## DATA RECORDS
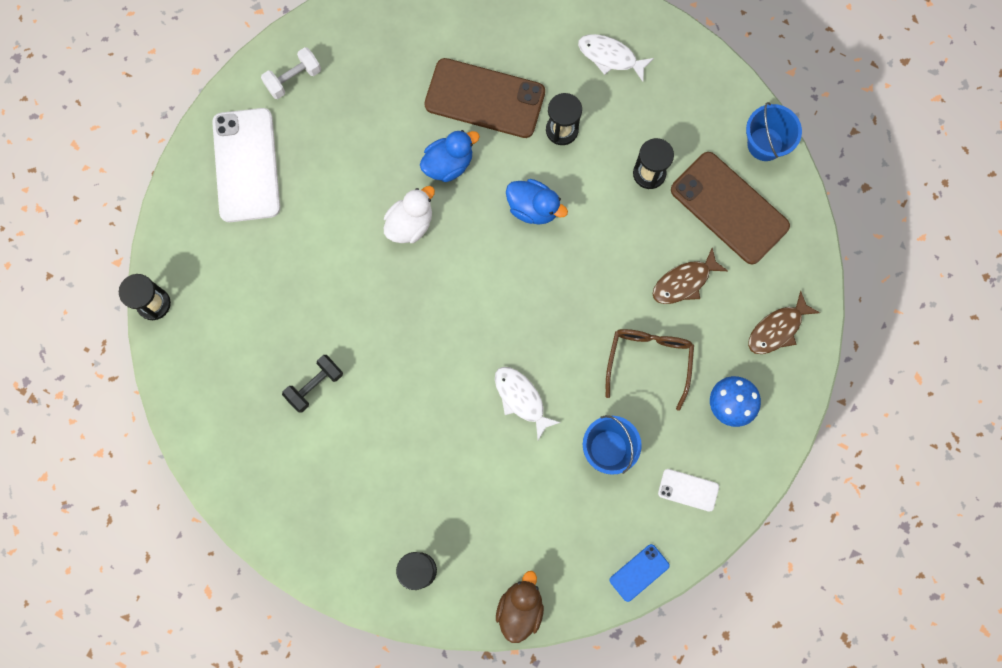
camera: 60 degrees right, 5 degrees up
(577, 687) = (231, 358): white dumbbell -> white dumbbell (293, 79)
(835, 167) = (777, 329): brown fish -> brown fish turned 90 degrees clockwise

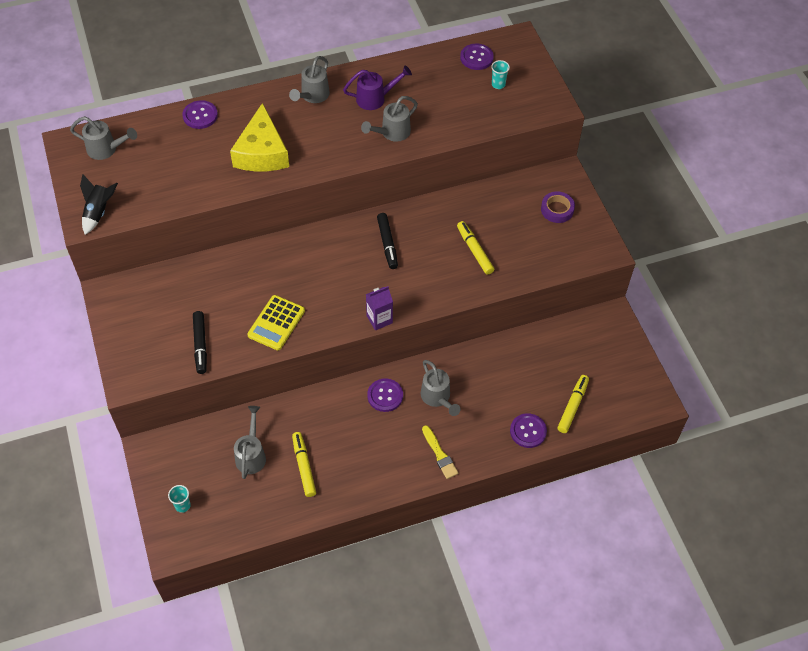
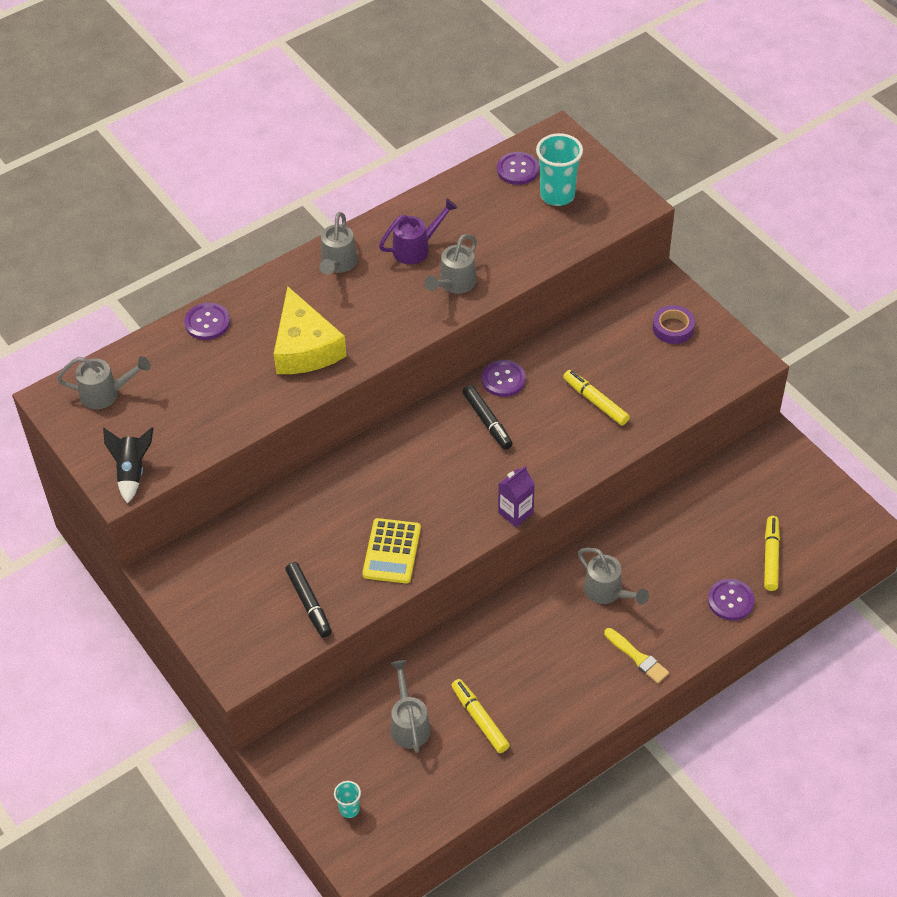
camera: 15 degrees left, 5 degrees down
(385, 396) = (543, 607): purple button -> purple button (503, 379)
(498, 84) = (557, 195): turquoise cup -> turquoise cup, size x1.99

## WHAT THE TASK ASKS
Copy everything in the records above except the pictures, exactly as written.

## RESPONSE AREA
camera: 60 degrees right, 5 degrees up
(577, 687) = (231, 358): white dumbbell -> white dumbbell (293, 79)
(835, 167) = (777, 329): brown fish -> brown fish turned 90 degrees clockwise

camera: 15 degrees left, 5 degrees down
(385, 396) = (543, 607): purple button -> purple button (503, 379)
(498, 84) = (557, 195): turquoise cup -> turquoise cup, size x1.99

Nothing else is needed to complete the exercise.